Among the lines below, count those with the word "brown". Answer with the number only.

======== Exercise data ========

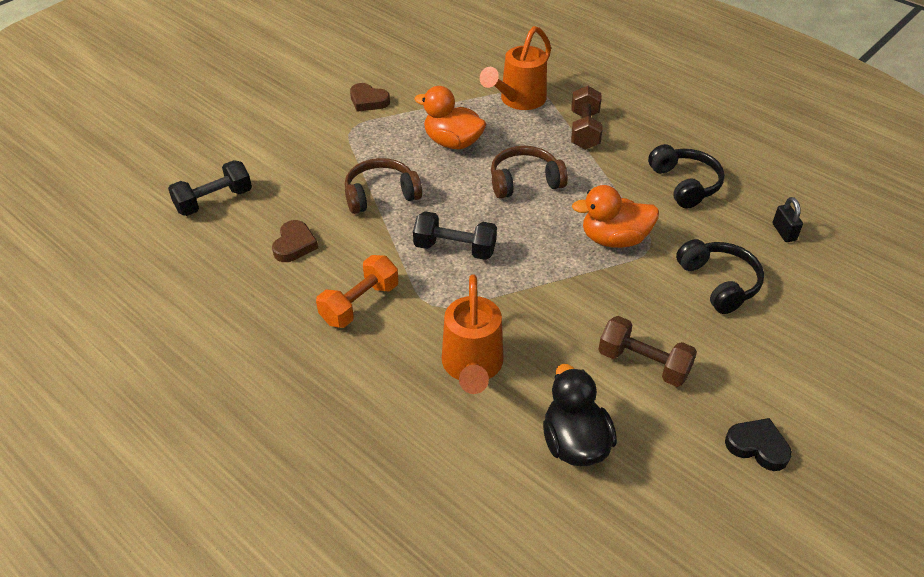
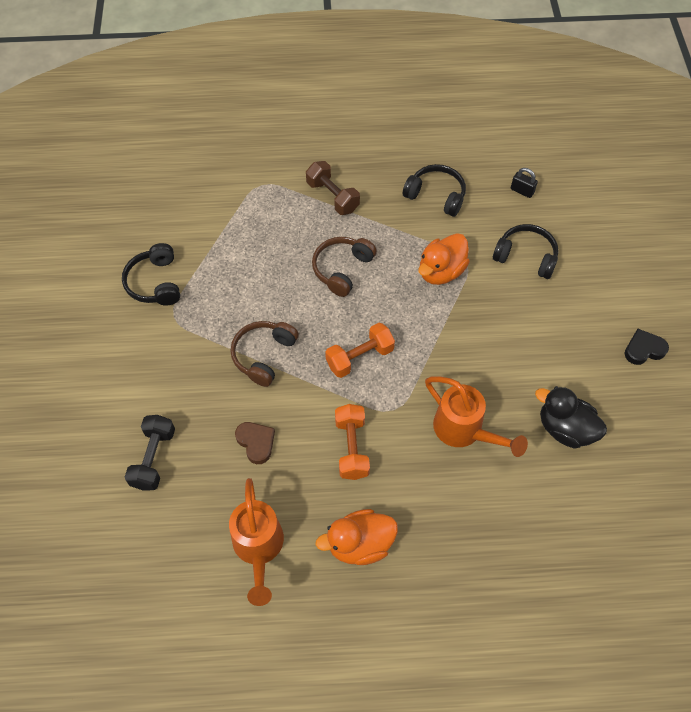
camera: 45 degrees left, 15 degrees up
(368, 101) = (155, 283): brown heart -> black headphones
(452, 142) = (259, 273): orange duck -> orange duck (360, 544)
(455, 249) = (359, 357): black dumbbell -> orange dumbbell
(518, 101) = (261, 203): orange watering can -> orange watering can (258, 549)
(643, 364) = (544, 347): brown dumbbell -> none

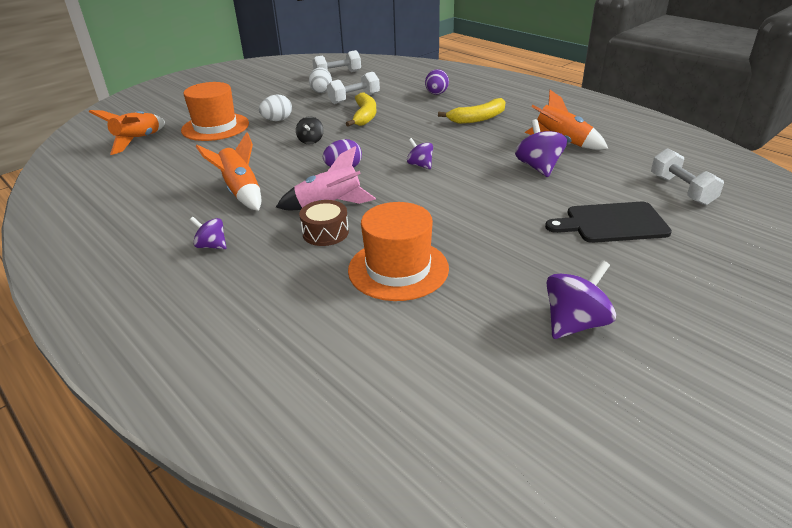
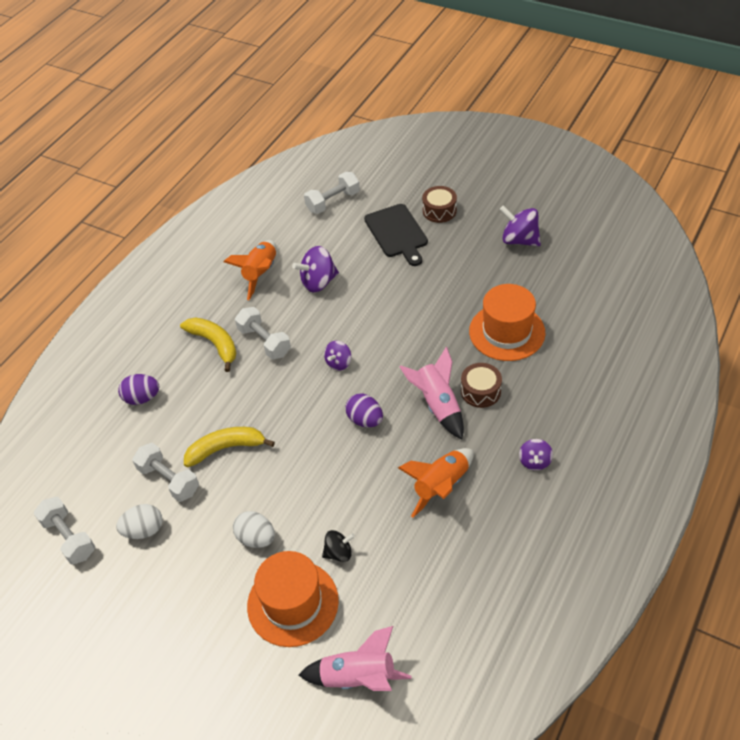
camera: 105 degrees left, 15 degrees up
(138, 141) = (358, 677): orange rocket -> pink rocket
(311, 141) = (308, 475): black spinning top -> black spinning top (339, 553)
(468, 137) = (264, 341): none -> white dumbbell
(656, 263) = (439, 211): none -> brown drum

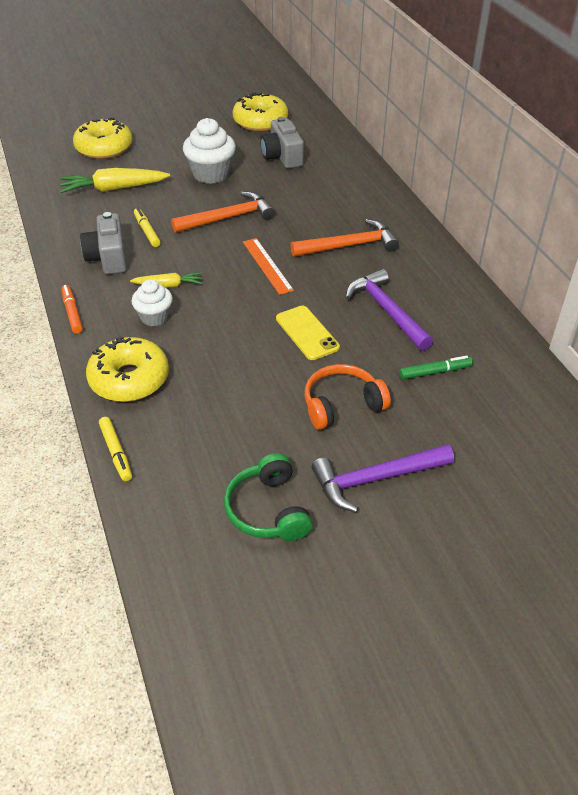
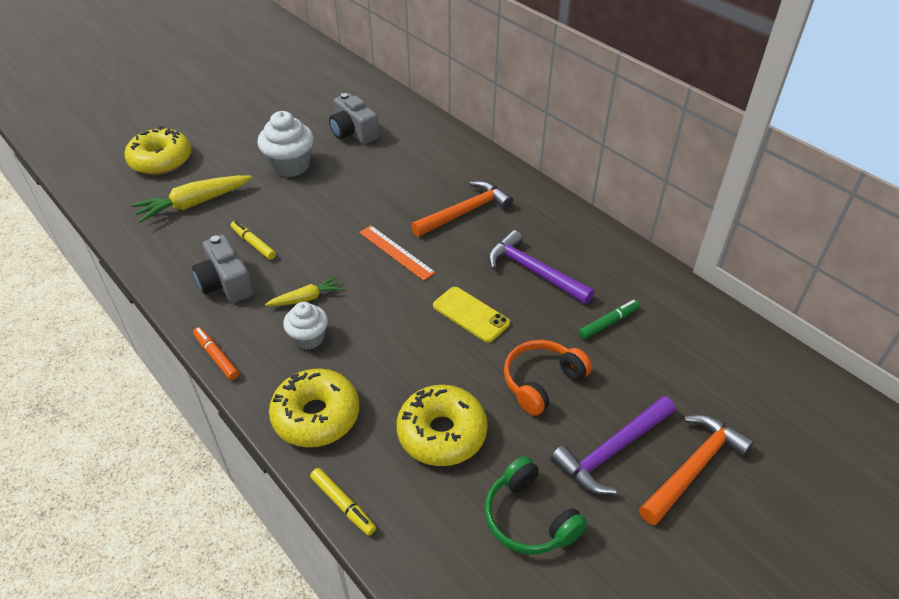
camera: 20 degrees left, 0 degrees up
(228, 218) = (332, 209): orange hammer -> orange hammer (693, 467)
(260, 121) = (313, 99): yellow donut -> yellow donut (442, 433)

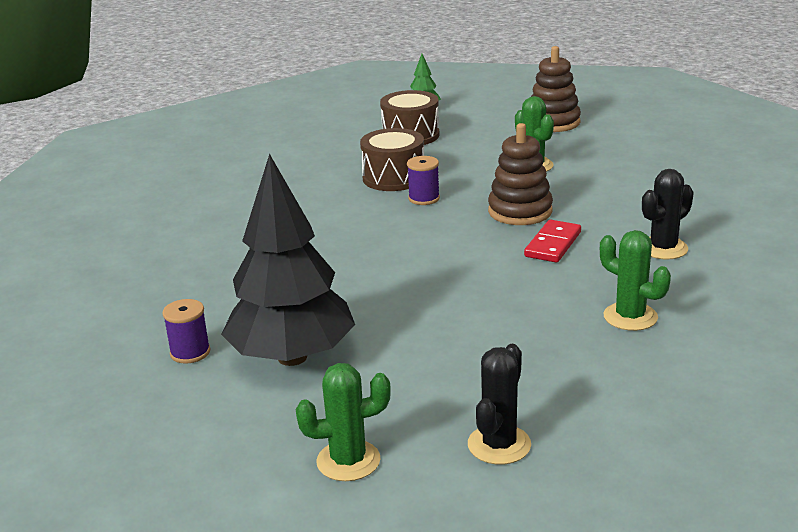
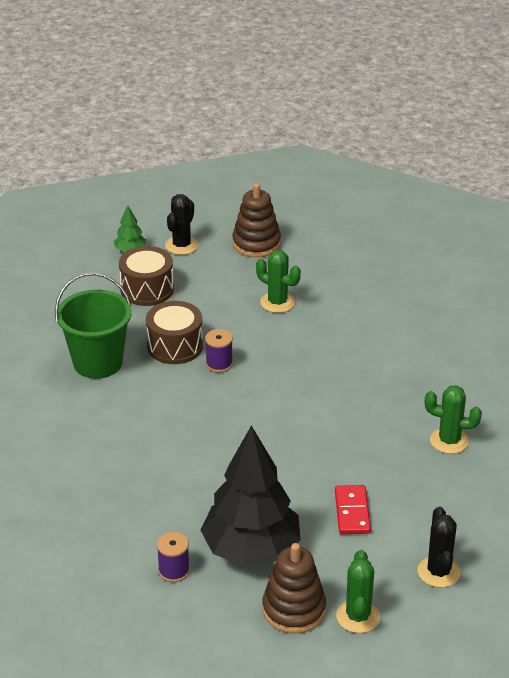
camera: 30 degrees left, 10 degrees up
(307, 175) = (97, 363): none -> green bucket
(348, 461) = (358, 616): green cactus -> green cactus turned 45 degrees counterclockwise
(520, 211) = (304, 358): brown stacking toy -> brown stacking toy (294, 609)
(552, 244) = (352, 386): red domino -> red domino (352, 512)
(663, 248) = (431, 368): black cactus -> black cactus (181, 245)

========

Result of this task: 4